- **INPUT MATERIAL**
━━━━━━
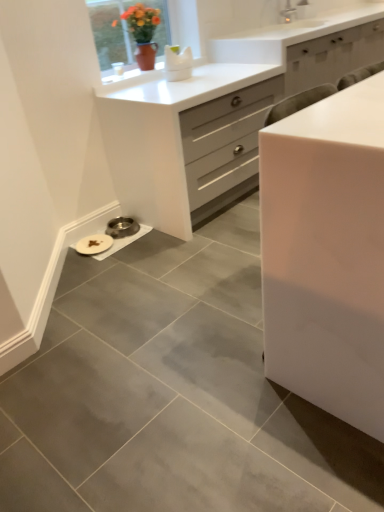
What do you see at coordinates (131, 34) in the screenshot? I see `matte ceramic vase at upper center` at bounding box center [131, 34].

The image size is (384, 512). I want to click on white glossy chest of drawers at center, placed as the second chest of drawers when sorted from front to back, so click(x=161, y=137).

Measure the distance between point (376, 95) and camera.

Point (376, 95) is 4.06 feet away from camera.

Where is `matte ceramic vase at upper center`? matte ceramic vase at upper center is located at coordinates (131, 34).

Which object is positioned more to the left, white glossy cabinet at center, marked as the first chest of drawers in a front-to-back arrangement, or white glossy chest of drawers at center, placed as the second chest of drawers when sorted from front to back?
━━━━━━
- **THE PROBLEM**
Pull out each line above that contains the string "center". Case matters.

- **EXERCISE RESPONSE**
What do you see at coordinates (131, 34) in the screenshot? I see `matte ceramic vase at upper center` at bounding box center [131, 34].
The image size is (384, 512). I want to click on white glossy chest of drawers at center, placed as the second chest of drawers when sorted from front to back, so click(x=161, y=137).
Where is `matte ceramic vase at upper center`? matte ceramic vase at upper center is located at coordinates (131, 34).
Which object is positioned more to the left, white glossy cabinet at center, marked as the first chest of drawers in a front-to-back arrangement, or white glossy chest of drawers at center, placed as the second chest of drawers when sorted from front to back?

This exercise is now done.